EXERCISE DATA |
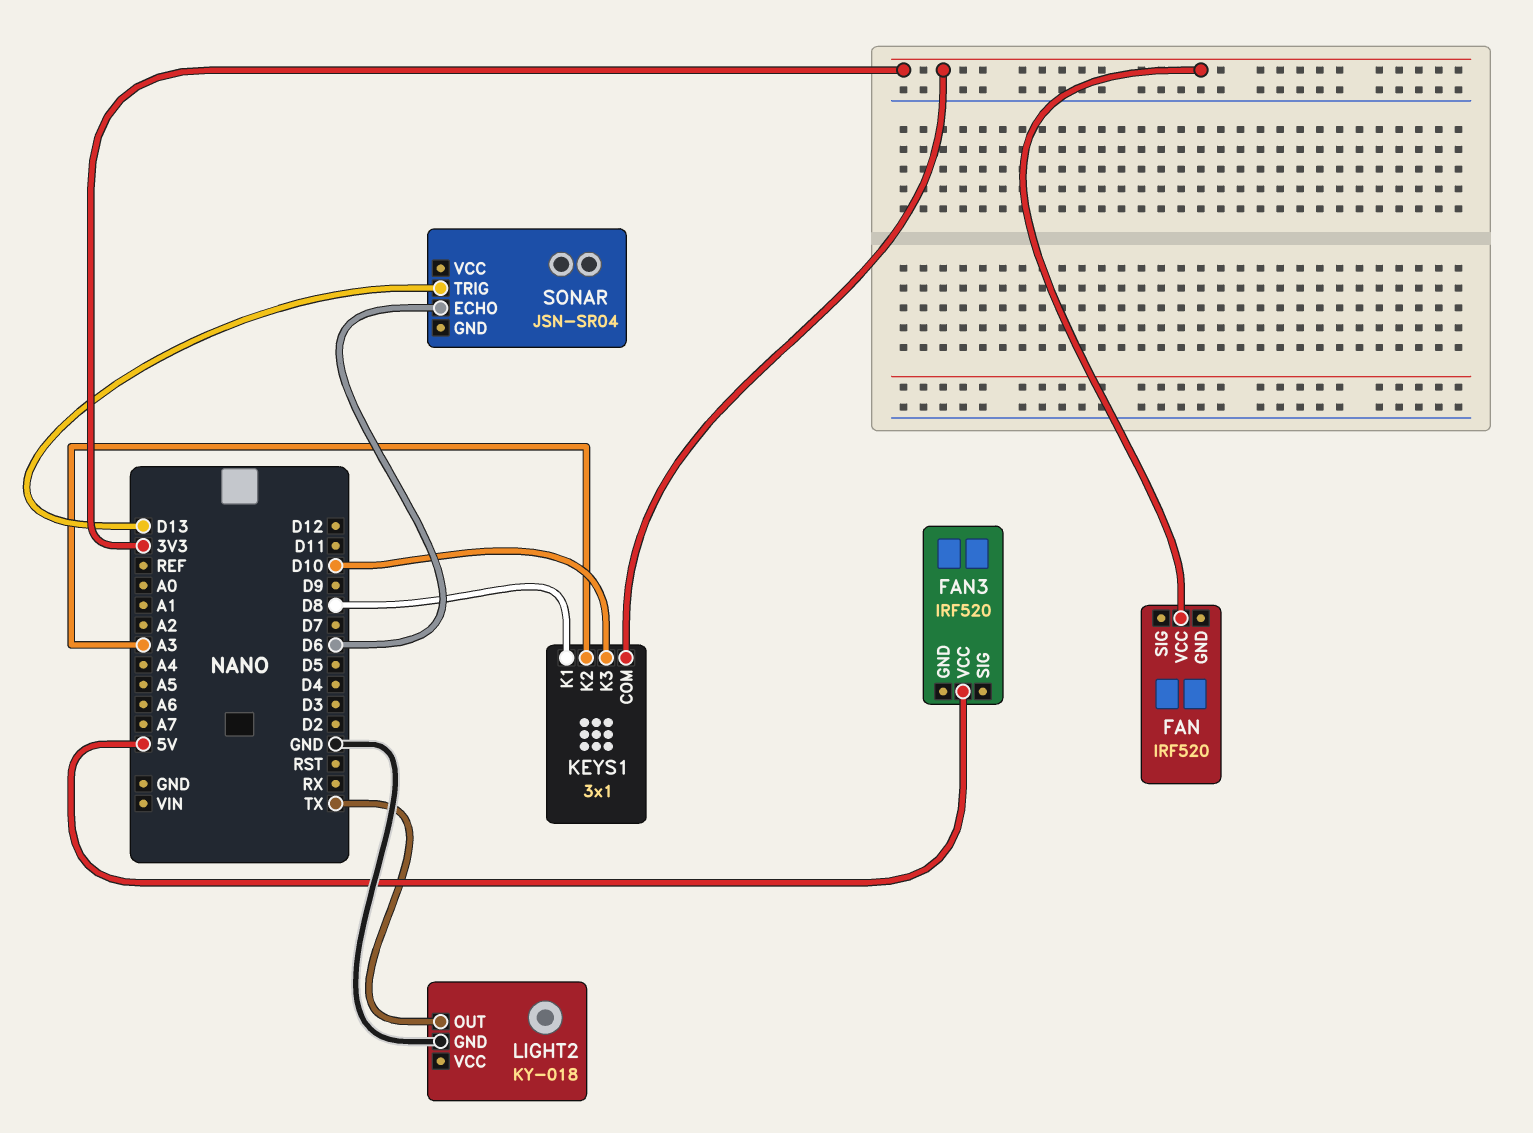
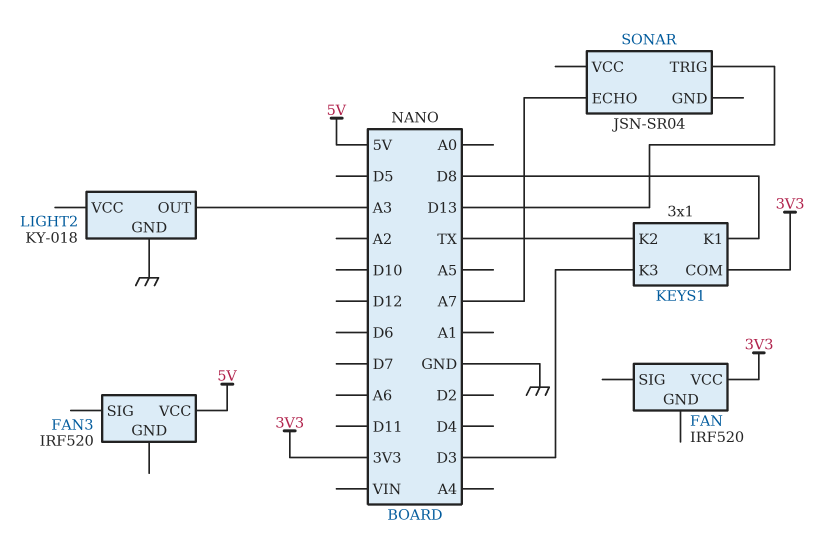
KEYS1 pin K2: A3 -> TX
KEYS1 pin K3: D10 -> D3
LIGHT2 pin OUT: TX -> A3
SONAR pin ECHO: D6 -> A7

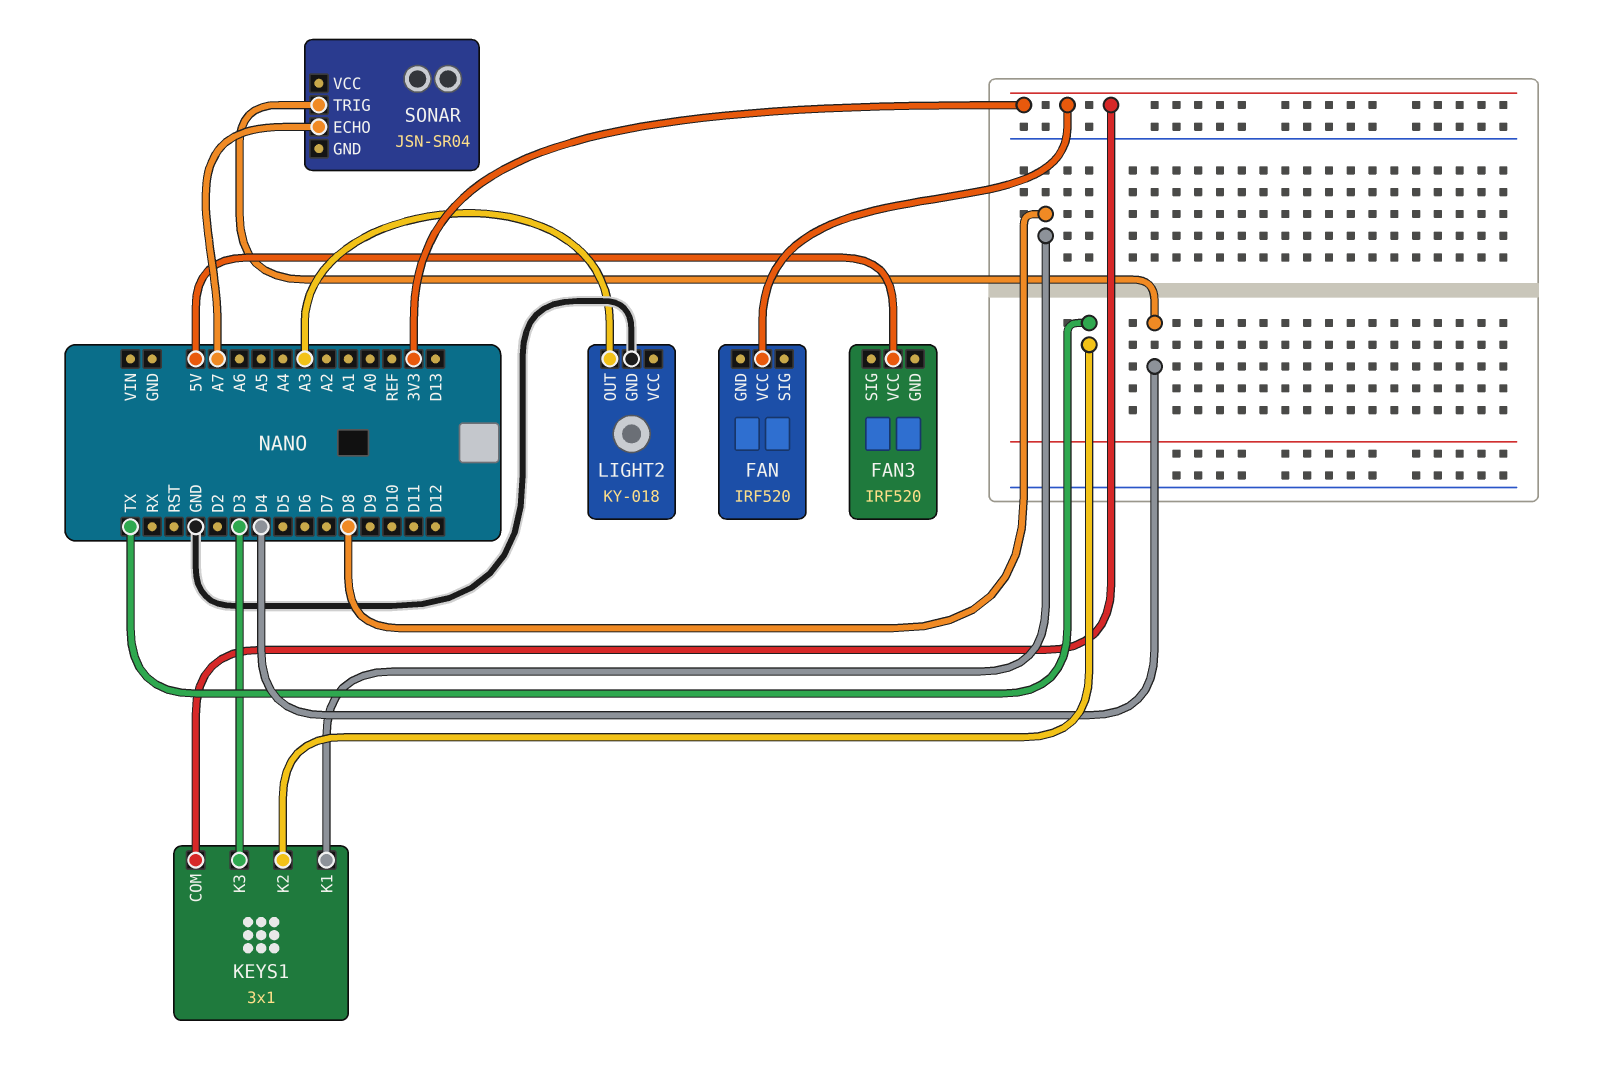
SONAR pin TRIG: D13 -> D4

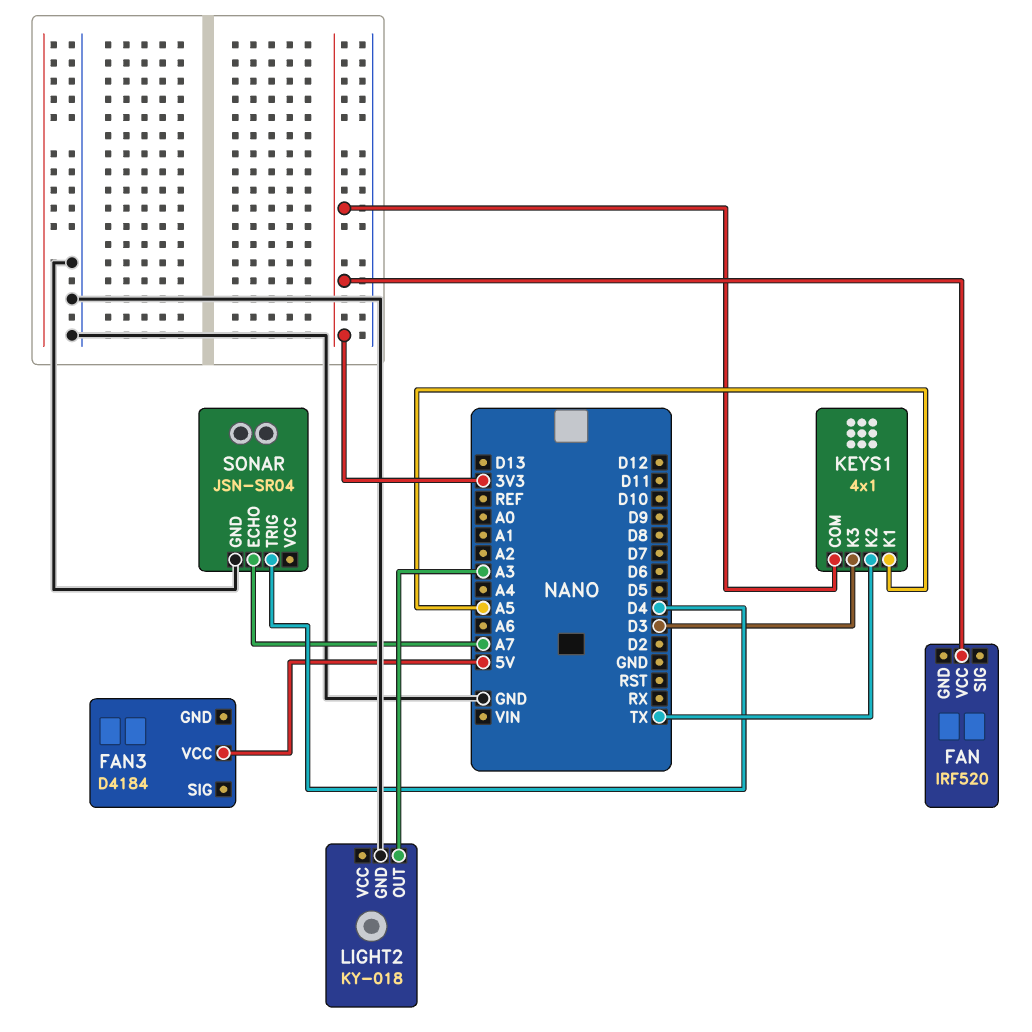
FAN3: IRF520 -> D4184
KEYS1: 3x1 -> 4x1
KEYS1 pin K1: D8 -> A5
SONAR pin GND: none -> GND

WORK TASK | Repeat the listing word for word, but without its pictures.

ANSWER TO THE EXERCISE |
KEYS1 pin K2: A3 -> TX
KEYS1 pin K3: D10 -> D3
LIGHT2 pin OUT: TX -> A3
SONAR pin ECHO: D6 -> A7

SONAR pin TRIG: D13 -> D4

FAN3: IRF520 -> D4184
KEYS1: 3x1 -> 4x1
KEYS1 pin K1: D8 -> A5
SONAR pin GND: none -> GND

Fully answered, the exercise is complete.